> EXERCISE DESCRIPTION: Let your answer be the line containing "yellow donut: 1 -> 3" and every line below it to the end of the records, copied exactly.

[Collected data]
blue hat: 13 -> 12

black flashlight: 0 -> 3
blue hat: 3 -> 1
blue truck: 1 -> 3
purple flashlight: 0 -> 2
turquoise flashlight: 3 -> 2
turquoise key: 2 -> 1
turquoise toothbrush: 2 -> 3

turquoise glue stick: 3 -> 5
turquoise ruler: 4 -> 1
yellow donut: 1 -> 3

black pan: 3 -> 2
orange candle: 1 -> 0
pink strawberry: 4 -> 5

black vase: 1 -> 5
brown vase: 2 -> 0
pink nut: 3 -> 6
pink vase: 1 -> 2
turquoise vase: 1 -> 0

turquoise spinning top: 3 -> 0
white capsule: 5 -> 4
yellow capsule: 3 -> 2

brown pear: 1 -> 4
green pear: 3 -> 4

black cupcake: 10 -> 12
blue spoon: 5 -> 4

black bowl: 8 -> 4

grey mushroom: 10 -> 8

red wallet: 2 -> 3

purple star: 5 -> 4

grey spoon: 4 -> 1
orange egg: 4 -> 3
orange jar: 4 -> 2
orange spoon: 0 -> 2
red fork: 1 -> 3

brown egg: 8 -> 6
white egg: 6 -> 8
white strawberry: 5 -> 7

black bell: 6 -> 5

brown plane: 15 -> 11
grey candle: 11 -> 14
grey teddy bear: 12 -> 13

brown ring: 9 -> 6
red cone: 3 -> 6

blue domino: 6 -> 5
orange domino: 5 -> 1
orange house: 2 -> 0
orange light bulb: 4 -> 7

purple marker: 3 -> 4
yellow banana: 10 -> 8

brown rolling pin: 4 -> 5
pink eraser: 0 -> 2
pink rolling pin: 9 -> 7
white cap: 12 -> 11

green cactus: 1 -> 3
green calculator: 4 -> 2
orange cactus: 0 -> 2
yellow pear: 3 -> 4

> OUTPUT OF THE TASK:
yellow donut: 1 -> 3

black pan: 3 -> 2
orange candle: 1 -> 0
pink strawberry: 4 -> 5

black vase: 1 -> 5
brown vase: 2 -> 0
pink nut: 3 -> 6
pink vase: 1 -> 2
turquoise vase: 1 -> 0

turquoise spinning top: 3 -> 0
white capsule: 5 -> 4
yellow capsule: 3 -> 2

brown pear: 1 -> 4
green pear: 3 -> 4

black cupcake: 10 -> 12
blue spoon: 5 -> 4

black bowl: 8 -> 4

grey mushroom: 10 -> 8

red wallet: 2 -> 3

purple star: 5 -> 4

grey spoon: 4 -> 1
orange egg: 4 -> 3
orange jar: 4 -> 2
orange spoon: 0 -> 2
red fork: 1 -> 3

brown egg: 8 -> 6
white egg: 6 -> 8
white strawberry: 5 -> 7

black bell: 6 -> 5

brown plane: 15 -> 11
grey candle: 11 -> 14
grey teddy bear: 12 -> 13

brown ring: 9 -> 6
red cone: 3 -> 6

blue domino: 6 -> 5
orange domino: 5 -> 1
orange house: 2 -> 0
orange light bulb: 4 -> 7

purple marker: 3 -> 4
yellow banana: 10 -> 8

brown rolling pin: 4 -> 5
pink eraser: 0 -> 2
pink rolling pin: 9 -> 7
white cap: 12 -> 11

green cactus: 1 -> 3
green calculator: 4 -> 2
orange cactus: 0 -> 2
yellow pear: 3 -> 4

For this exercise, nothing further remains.